:: WHAT TO PRODUCE ::
Repeat the listing that follows, character for character, minus the pictures.

━━━ LISTED RECORDS

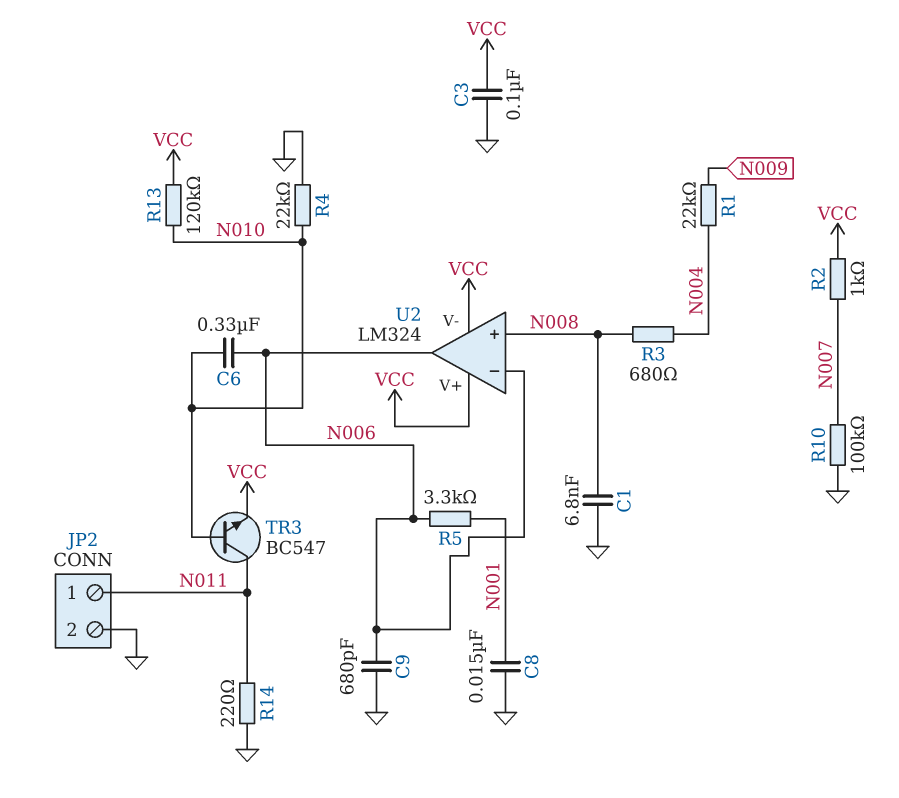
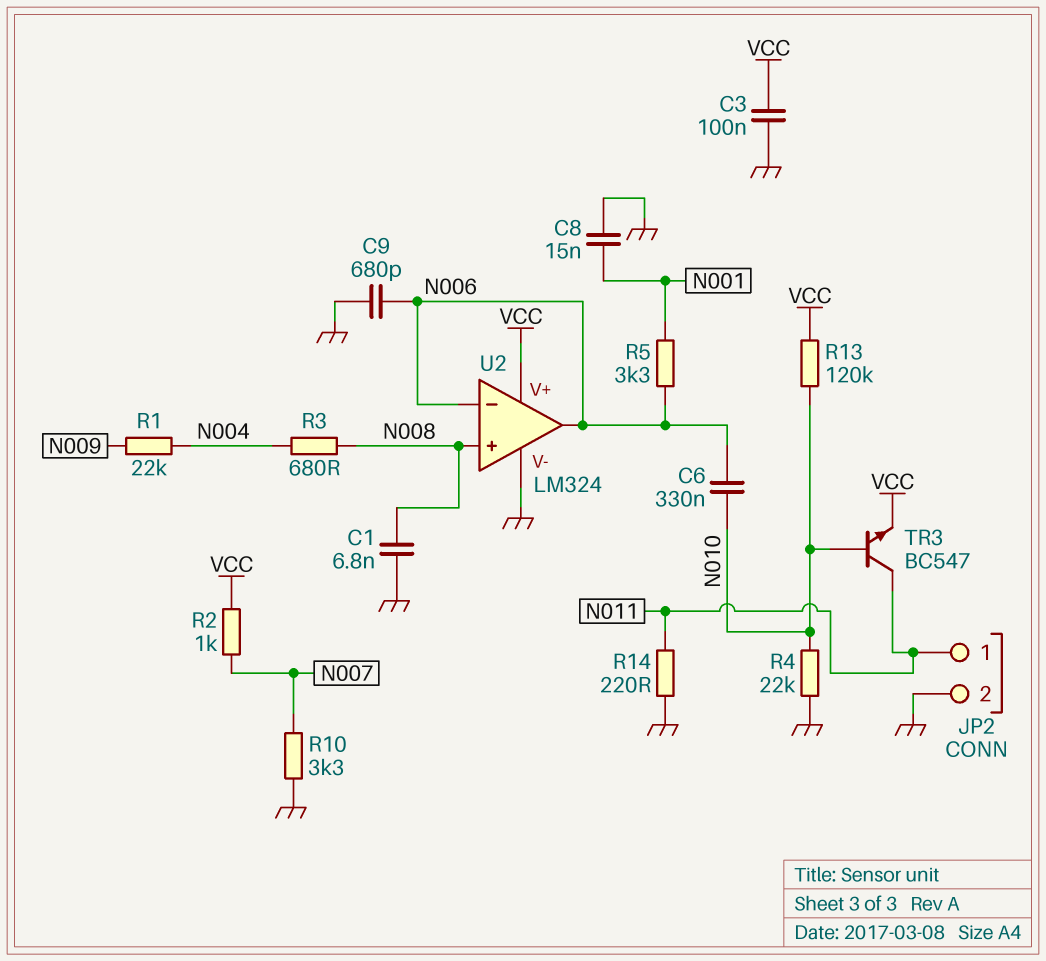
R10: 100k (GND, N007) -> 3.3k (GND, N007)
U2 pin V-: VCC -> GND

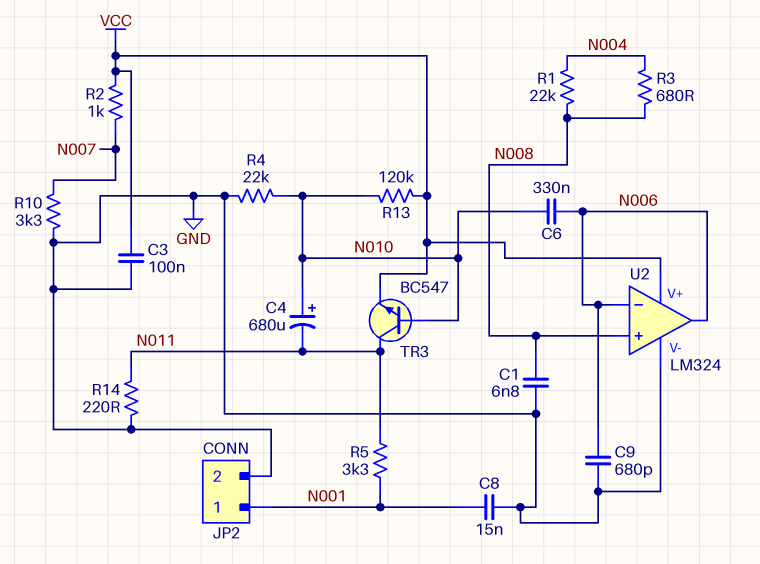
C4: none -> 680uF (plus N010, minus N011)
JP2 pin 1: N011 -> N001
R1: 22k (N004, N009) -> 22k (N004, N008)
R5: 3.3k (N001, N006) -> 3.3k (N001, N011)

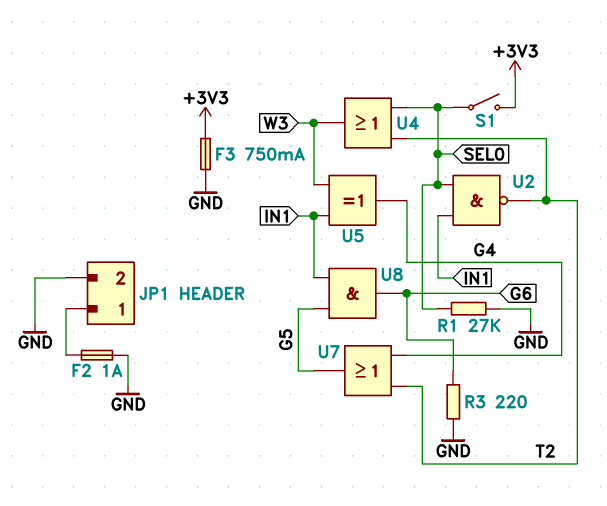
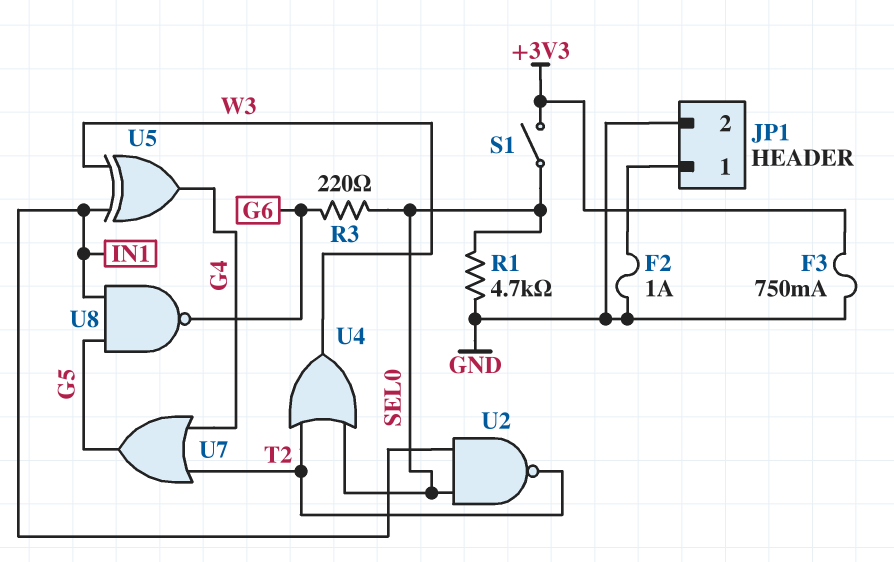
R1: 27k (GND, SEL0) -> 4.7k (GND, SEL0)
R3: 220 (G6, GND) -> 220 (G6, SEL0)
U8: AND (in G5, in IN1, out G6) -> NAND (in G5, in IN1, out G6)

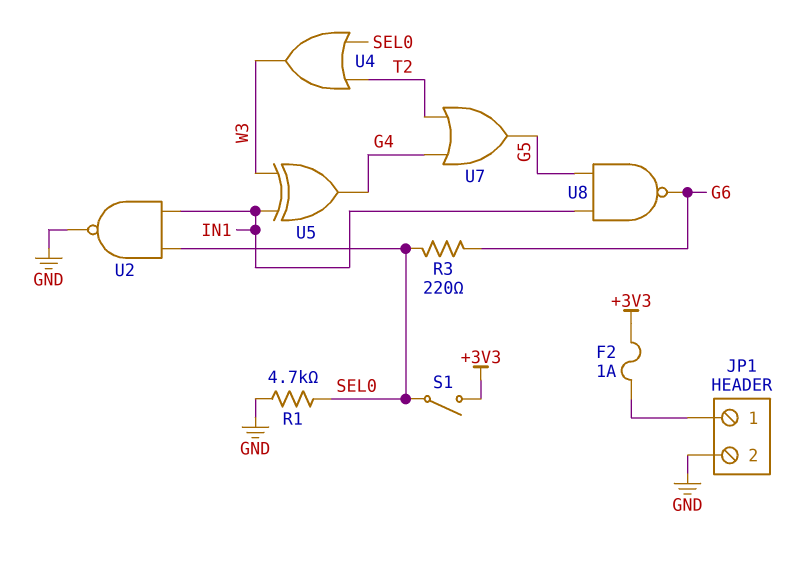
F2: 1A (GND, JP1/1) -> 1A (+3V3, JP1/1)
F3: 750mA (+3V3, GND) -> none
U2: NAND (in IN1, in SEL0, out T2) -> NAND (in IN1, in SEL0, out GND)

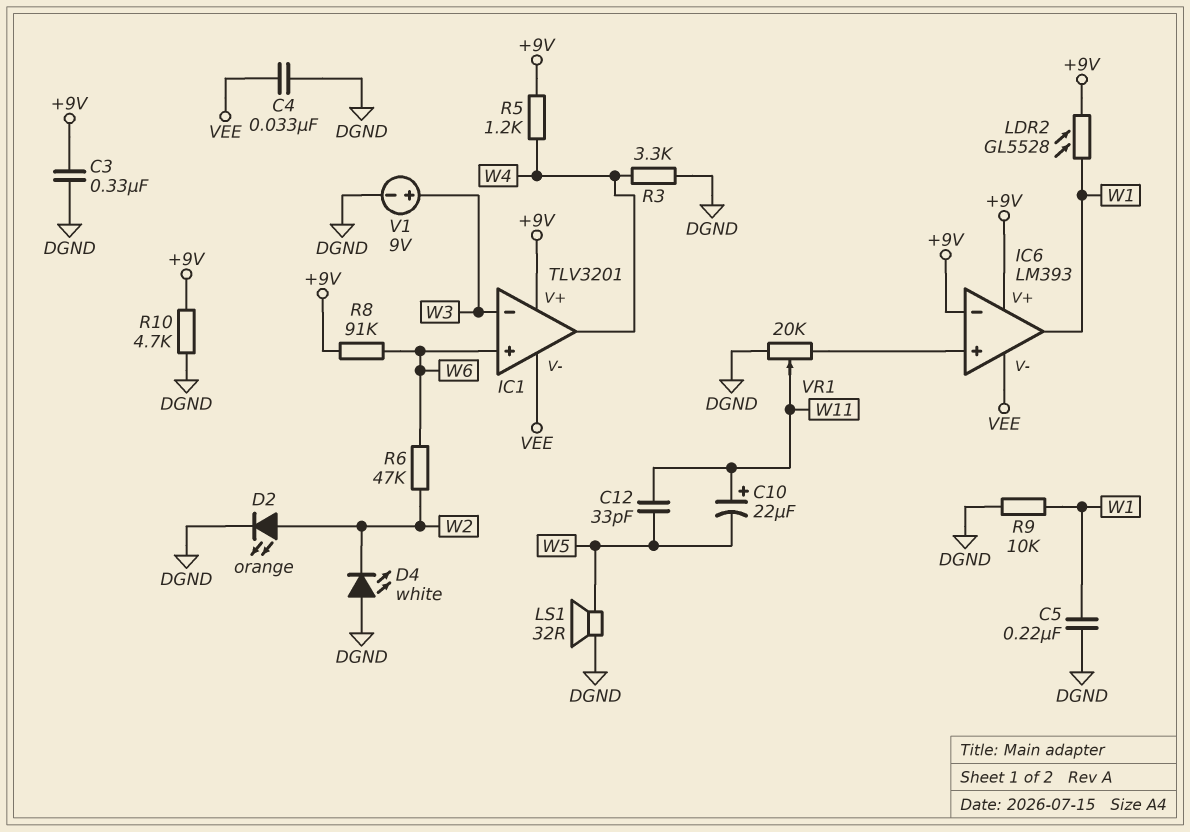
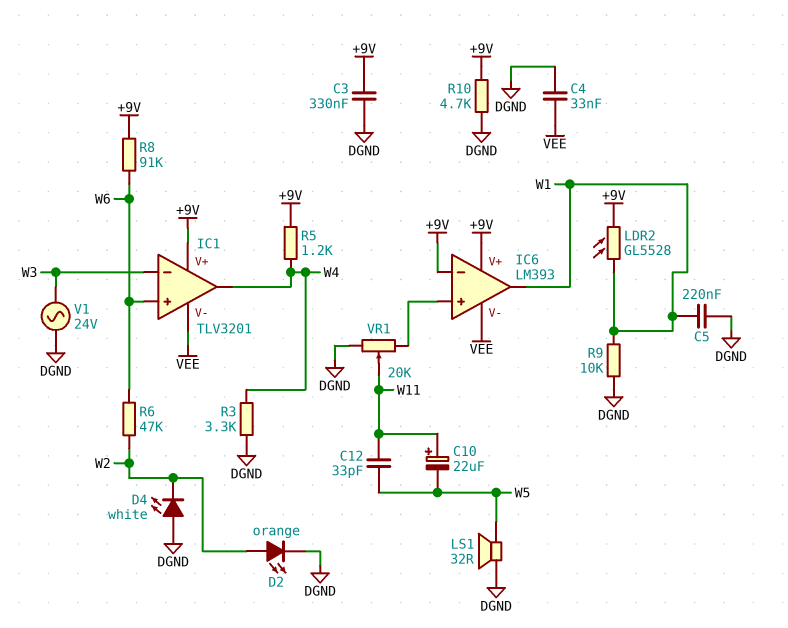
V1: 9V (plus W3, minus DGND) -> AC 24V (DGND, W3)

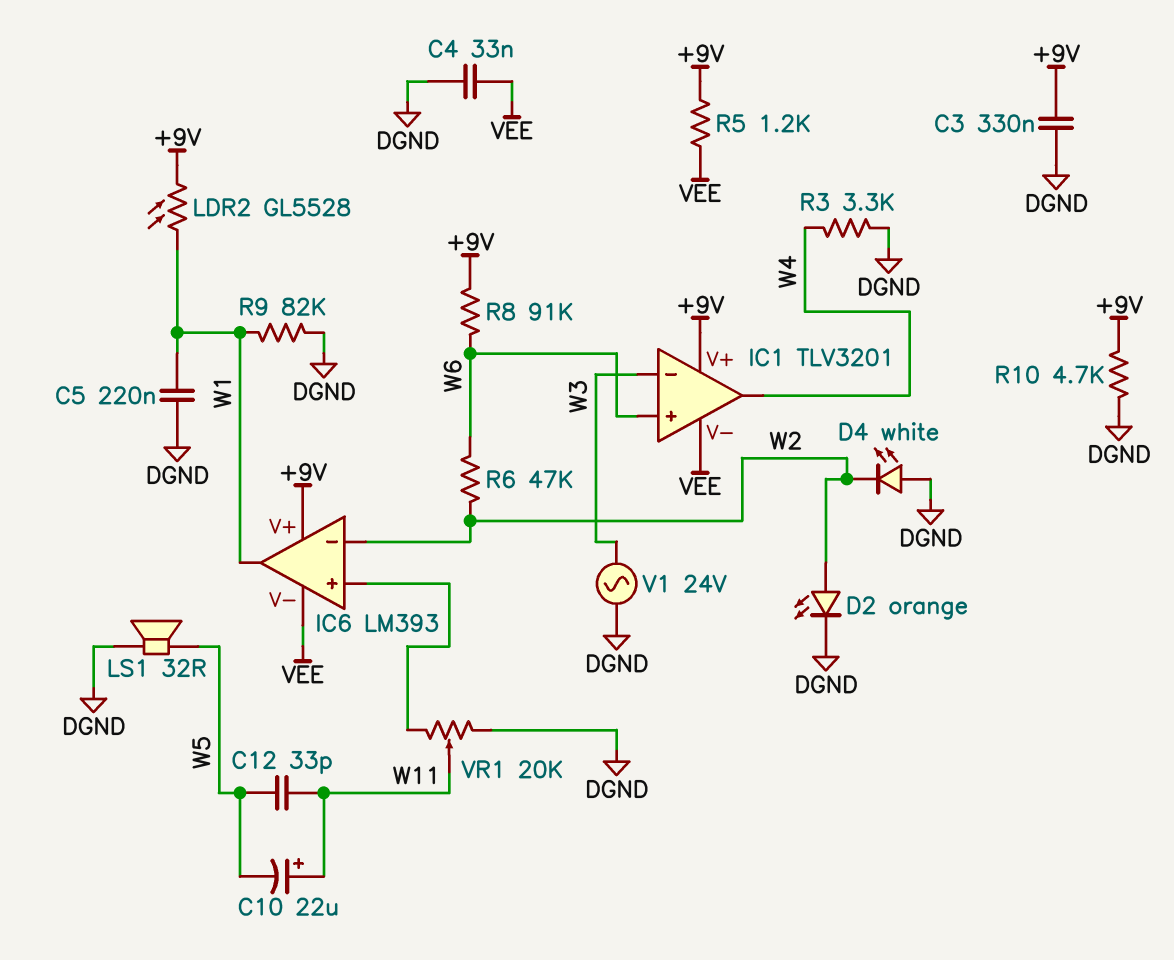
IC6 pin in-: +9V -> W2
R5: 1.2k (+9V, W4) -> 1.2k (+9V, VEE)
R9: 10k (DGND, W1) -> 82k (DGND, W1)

━━━━━━

:: WRITTEN RESPONSE ::
R10: 100k (GND, N007) -> 3.3k (GND, N007)
U2 pin V-: VCC -> GND

C4: none -> 680uF (plus N010, minus N011)
JP2 pin 1: N011 -> N001
R1: 22k (N004, N009) -> 22k (N004, N008)
R5: 3.3k (N001, N006) -> 3.3k (N001, N011)

R1: 27k (GND, SEL0) -> 4.7k (GND, SEL0)
R3: 220 (G6, GND) -> 220 (G6, SEL0)
U8: AND (in G5, in IN1, out G6) -> NAND (in G5, in IN1, out G6)

F2: 1A (GND, JP1/1) -> 1A (+3V3, JP1/1)
F3: 750mA (+3V3, GND) -> none
U2: NAND (in IN1, in SEL0, out T2) -> NAND (in IN1, in SEL0, out GND)

V1: 9V (plus W3, minus DGND) -> AC 24V (DGND, W3)

IC6 pin in-: +9V -> W2
R5: 1.2k (+9V, W4) -> 1.2k (+9V, VEE)
R9: 10k (DGND, W1) -> 82k (DGND, W1)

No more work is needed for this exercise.